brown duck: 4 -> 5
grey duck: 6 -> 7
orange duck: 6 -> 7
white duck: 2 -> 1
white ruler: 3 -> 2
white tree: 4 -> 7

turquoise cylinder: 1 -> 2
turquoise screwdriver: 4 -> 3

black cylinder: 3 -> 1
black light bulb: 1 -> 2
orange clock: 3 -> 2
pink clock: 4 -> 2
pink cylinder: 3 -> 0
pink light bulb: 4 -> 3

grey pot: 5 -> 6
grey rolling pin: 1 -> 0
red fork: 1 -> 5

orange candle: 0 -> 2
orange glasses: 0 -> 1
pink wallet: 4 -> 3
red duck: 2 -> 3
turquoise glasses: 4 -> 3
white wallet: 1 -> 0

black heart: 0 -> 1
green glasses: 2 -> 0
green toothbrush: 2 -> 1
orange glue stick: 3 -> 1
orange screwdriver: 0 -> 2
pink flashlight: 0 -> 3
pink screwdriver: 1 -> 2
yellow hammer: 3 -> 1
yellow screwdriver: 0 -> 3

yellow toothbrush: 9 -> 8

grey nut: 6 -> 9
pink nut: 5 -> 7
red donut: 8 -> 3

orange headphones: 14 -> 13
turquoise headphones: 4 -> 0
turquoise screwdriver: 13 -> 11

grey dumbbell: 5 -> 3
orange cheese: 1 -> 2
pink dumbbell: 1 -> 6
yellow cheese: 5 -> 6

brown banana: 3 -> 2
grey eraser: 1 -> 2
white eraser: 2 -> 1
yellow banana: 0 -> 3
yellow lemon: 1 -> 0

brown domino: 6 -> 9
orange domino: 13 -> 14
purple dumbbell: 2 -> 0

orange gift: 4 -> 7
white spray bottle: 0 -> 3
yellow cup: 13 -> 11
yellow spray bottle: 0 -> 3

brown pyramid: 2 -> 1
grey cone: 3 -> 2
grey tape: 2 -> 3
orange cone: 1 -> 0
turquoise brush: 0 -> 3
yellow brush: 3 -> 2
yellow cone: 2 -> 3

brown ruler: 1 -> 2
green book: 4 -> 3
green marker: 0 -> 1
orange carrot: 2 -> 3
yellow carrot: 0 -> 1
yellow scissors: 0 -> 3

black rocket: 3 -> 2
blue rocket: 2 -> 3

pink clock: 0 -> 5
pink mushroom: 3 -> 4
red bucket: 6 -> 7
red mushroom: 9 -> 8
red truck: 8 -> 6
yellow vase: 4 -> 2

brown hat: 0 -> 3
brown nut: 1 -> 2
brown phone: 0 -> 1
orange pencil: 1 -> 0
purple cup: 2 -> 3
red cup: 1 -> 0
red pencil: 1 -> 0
------------------------------------------------------------------------
Assignment: Nothing should be returned except the lines from the one containing "brown pyramid: 2 -> 1" through the last line of the data, each restated word for word.

Task solution:
brown pyramid: 2 -> 1
grey cone: 3 -> 2
grey tape: 2 -> 3
orange cone: 1 -> 0
turquoise brush: 0 -> 3
yellow brush: 3 -> 2
yellow cone: 2 -> 3

brown ruler: 1 -> 2
green book: 4 -> 3
green marker: 0 -> 1
orange carrot: 2 -> 3
yellow carrot: 0 -> 1
yellow scissors: 0 -> 3

black rocket: 3 -> 2
blue rocket: 2 -> 3

pink clock: 0 -> 5
pink mushroom: 3 -> 4
red bucket: 6 -> 7
red mushroom: 9 -> 8
red truck: 8 -> 6
yellow vase: 4 -> 2

brown hat: 0 -> 3
brown nut: 1 -> 2
brown phone: 0 -> 1
orange pencil: 1 -> 0
purple cup: 2 -> 3
red cup: 1 -> 0
red pencil: 1 -> 0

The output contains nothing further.